------ Data ------
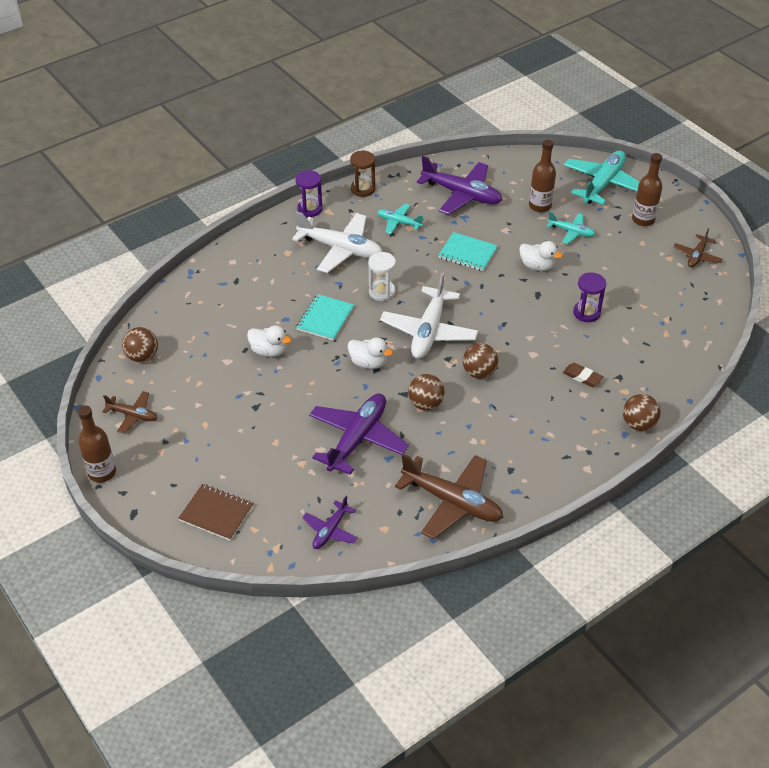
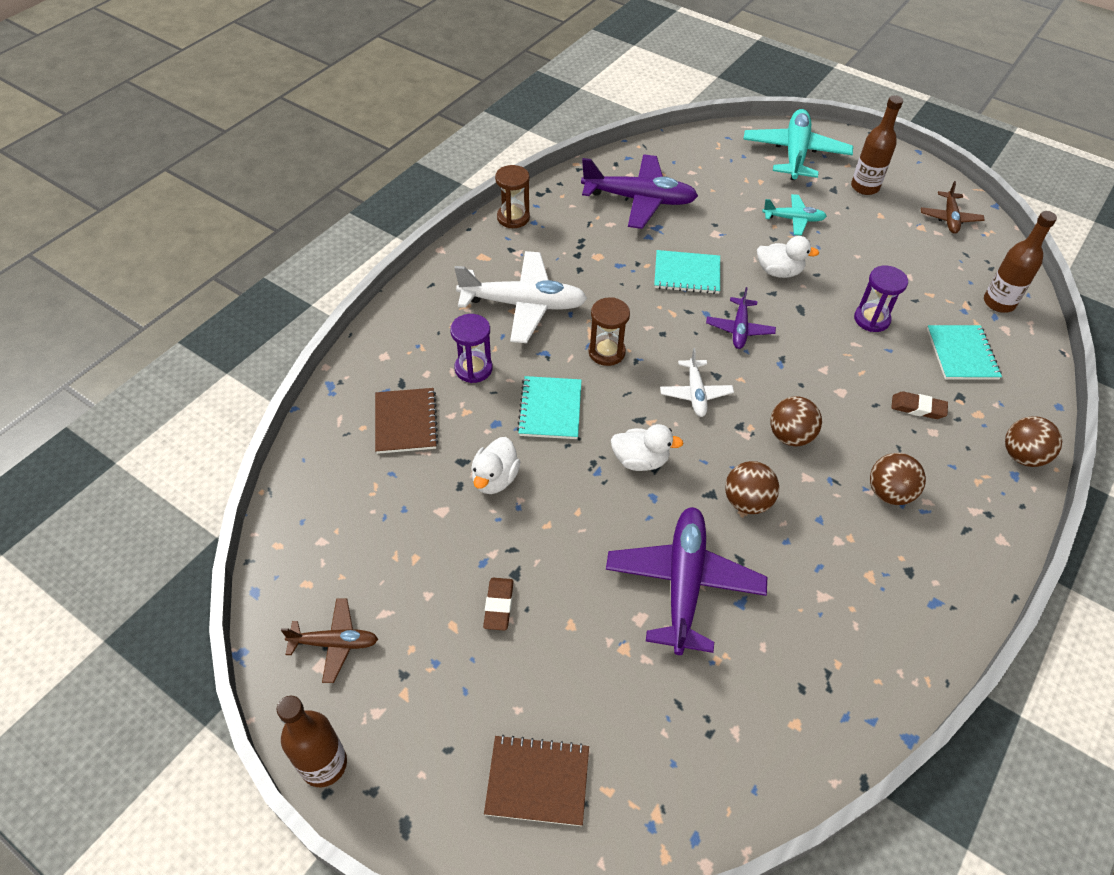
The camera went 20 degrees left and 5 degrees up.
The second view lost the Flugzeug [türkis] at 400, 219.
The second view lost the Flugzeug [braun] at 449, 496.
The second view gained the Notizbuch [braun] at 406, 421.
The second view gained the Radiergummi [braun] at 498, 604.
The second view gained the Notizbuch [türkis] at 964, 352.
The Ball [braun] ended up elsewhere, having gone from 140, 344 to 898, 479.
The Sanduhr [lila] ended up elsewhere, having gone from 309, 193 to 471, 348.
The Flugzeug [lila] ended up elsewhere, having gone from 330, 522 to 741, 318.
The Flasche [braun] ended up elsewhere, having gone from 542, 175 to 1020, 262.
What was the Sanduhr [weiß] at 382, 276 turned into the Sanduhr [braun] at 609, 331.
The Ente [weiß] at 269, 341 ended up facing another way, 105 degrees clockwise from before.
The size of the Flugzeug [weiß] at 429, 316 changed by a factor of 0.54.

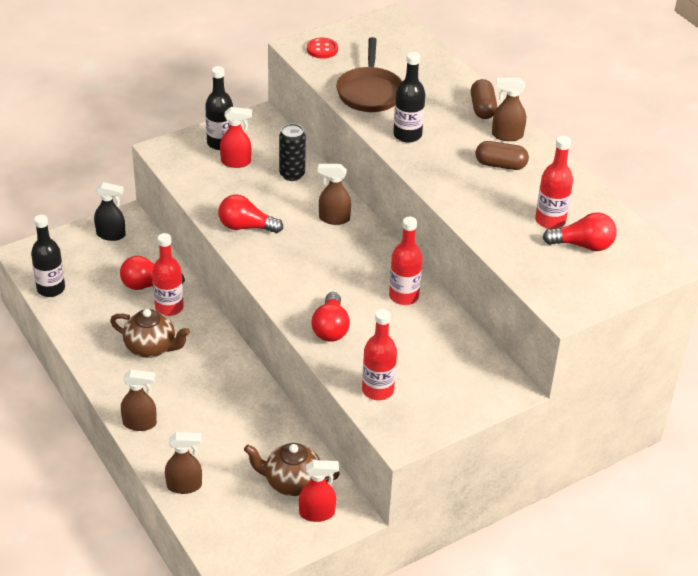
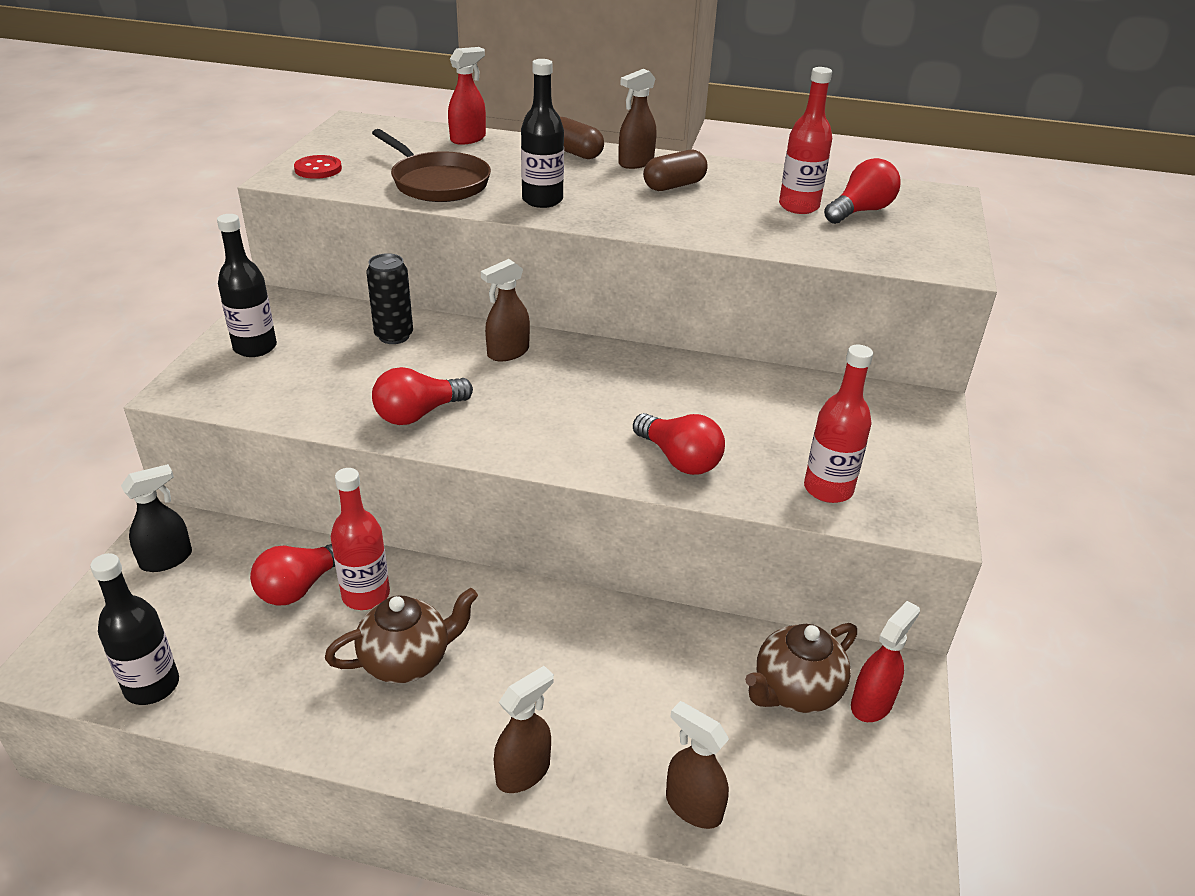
The camera went 45 degrees left and 5 degrees down.
The second view lost the Flasche [rot] at 406, 261.
The Sprühflasche [rot] ended up elsewhere, having gone from 236, 137 to 467, 96.
The Sprühflasche [braun] at 183, 463 ended up facing another way, 90 degrees counterclockwise from before.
------
**Goal of the exercise**
Set down the records above exactly as written, beginning with the first line and ending with the line that contains "The Flugzeug [lila]", and do not include pictures.

**Task result**
The camera went 20 degrees left and 5 degrees up.
The second view lost the Flugzeug [türkis] at 400, 219.
The second view lost the Flugzeug [braun] at 449, 496.
The second view gained the Notizbuch [braun] at 406, 421.
The second view gained the Radiergummi [braun] at 498, 604.
The second view gained the Notizbuch [türkis] at 964, 352.
The Ball [braun] ended up elsewhere, having gone from 140, 344 to 898, 479.
The Sanduhr [lila] ended up elsewhere, having gone from 309, 193 to 471, 348.
The Flugzeug [lila] ended up elsewhere, having gone from 330, 522 to 741, 318.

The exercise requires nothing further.